Task instructions -> Everything from the line containing "(368, 171) = (531, 424): brown" to the last line of the data below should be copied word for word, and nothing else.

Provided data ->
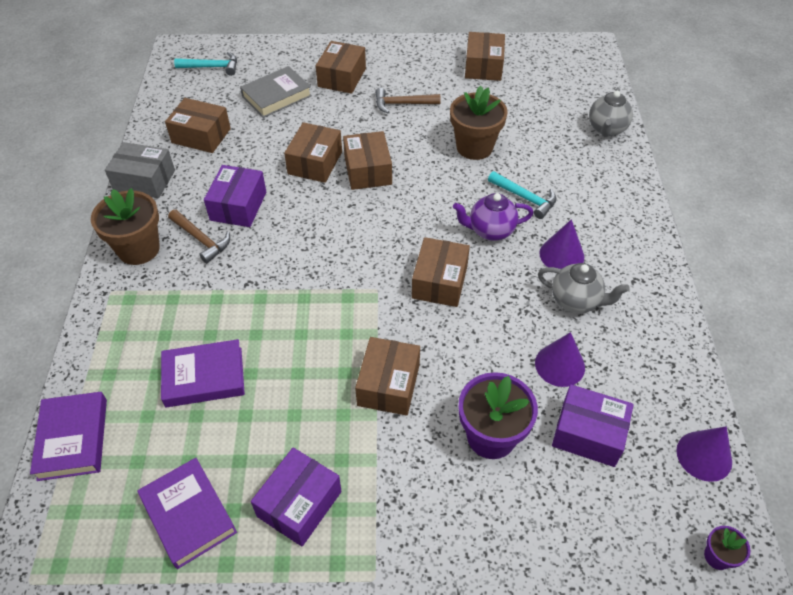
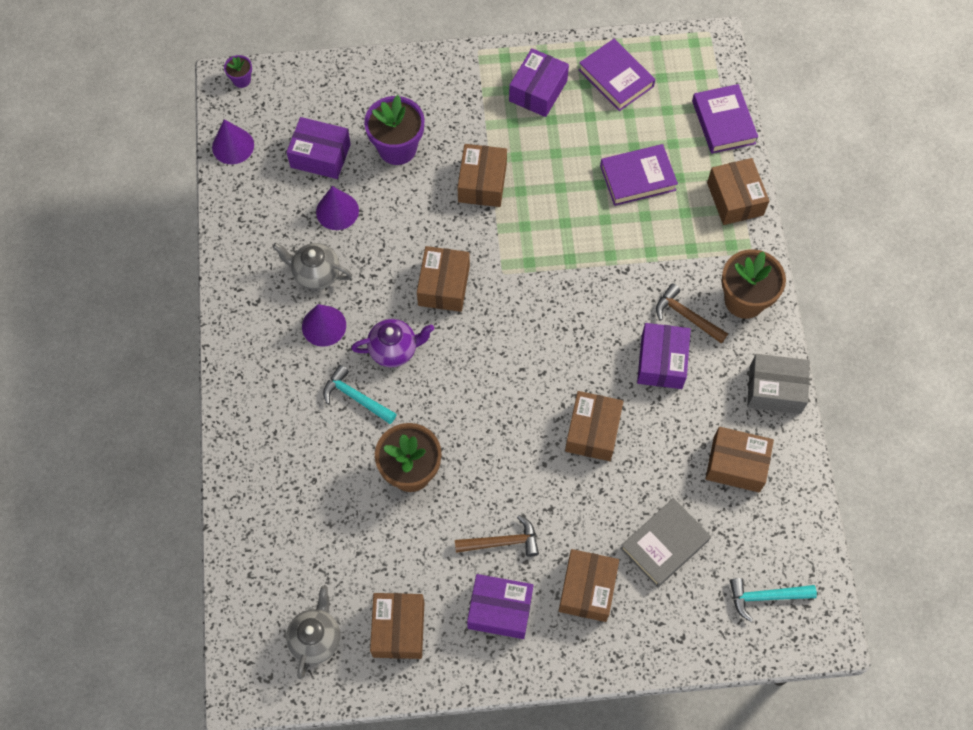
camera: 175 degrees right, 15 degrees up
(368, 171) = (531, 424): brown box -> brown box (735, 199)
(408, 71) = (500, 610): none -> purple box
(606, 129) = (250, 516): grey teapot -> grey teapot (316, 638)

Response area ->
(368, 171) = (531, 424): brown box -> brown box (735, 199)
(408, 71) = (500, 610): none -> purple box
(606, 129) = (250, 516): grey teapot -> grey teapot (316, 638)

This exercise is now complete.